Dataset records below:

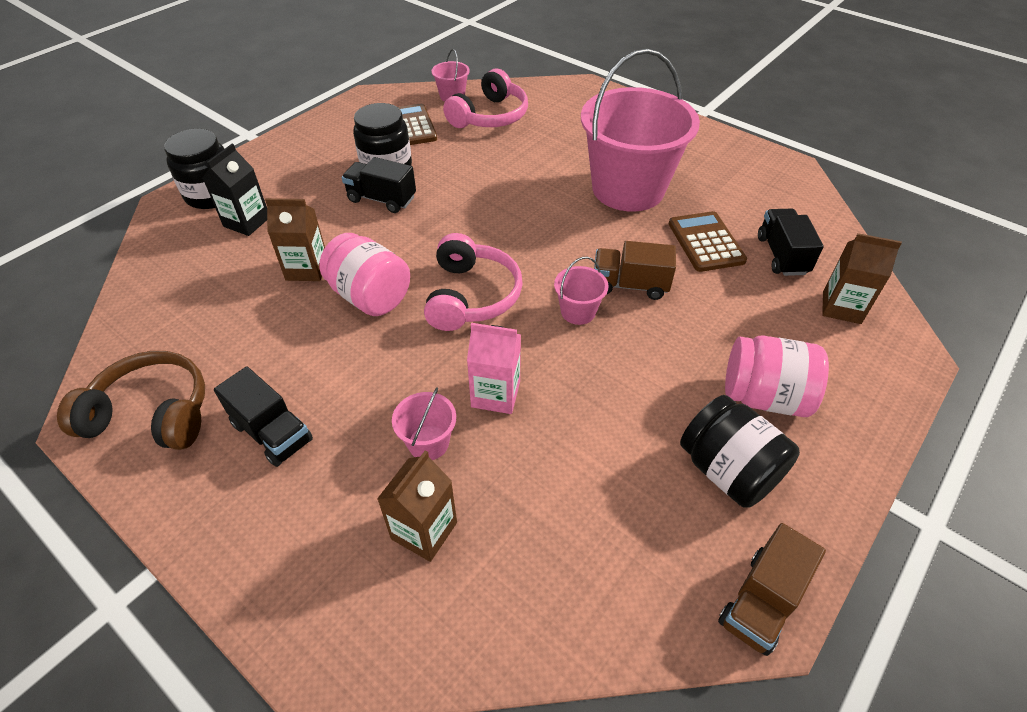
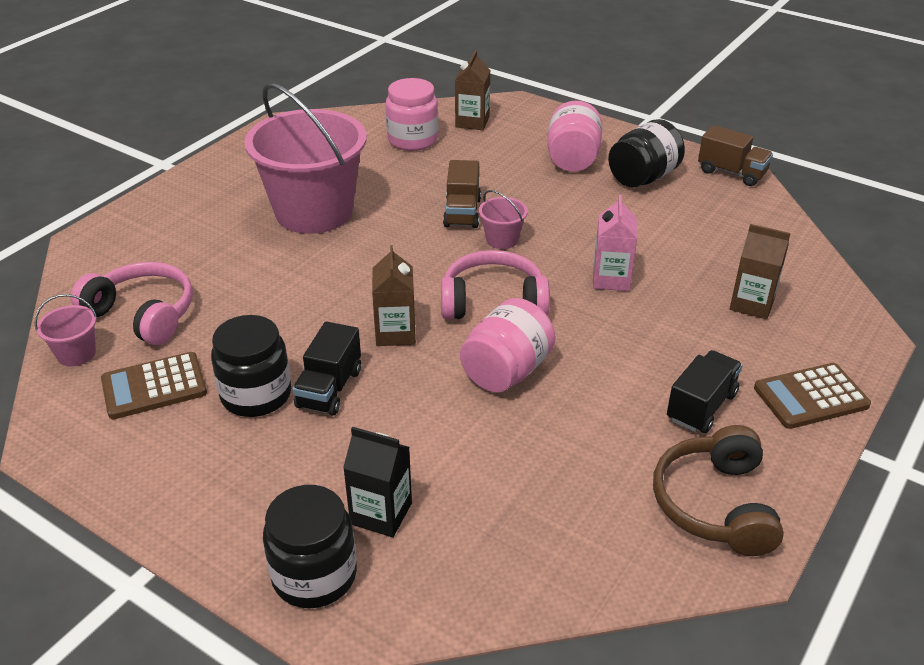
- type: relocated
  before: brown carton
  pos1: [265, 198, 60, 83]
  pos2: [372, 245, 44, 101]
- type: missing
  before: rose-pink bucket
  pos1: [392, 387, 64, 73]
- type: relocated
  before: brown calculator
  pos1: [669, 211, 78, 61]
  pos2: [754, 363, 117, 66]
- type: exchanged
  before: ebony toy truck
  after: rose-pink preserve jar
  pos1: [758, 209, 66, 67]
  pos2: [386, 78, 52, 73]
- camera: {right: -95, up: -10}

End of Dataset records.

Copy the data above line for line, skipping every picture.

- [Answer box]:
- type: relocated
  before: brown carton
  pos1: [265, 198, 60, 83]
  pos2: [372, 245, 44, 101]
- type: missing
  before: rose-pink bucket
  pos1: [392, 387, 64, 73]
- type: relocated
  before: brown calculator
  pos1: [669, 211, 78, 61]
  pos2: [754, 363, 117, 66]
- type: exchanged
  before: ebony toy truck
  after: rose-pink preserve jar
  pos1: [758, 209, 66, 67]
  pos2: [386, 78, 52, 73]
- camera: {right: -95, up: -10}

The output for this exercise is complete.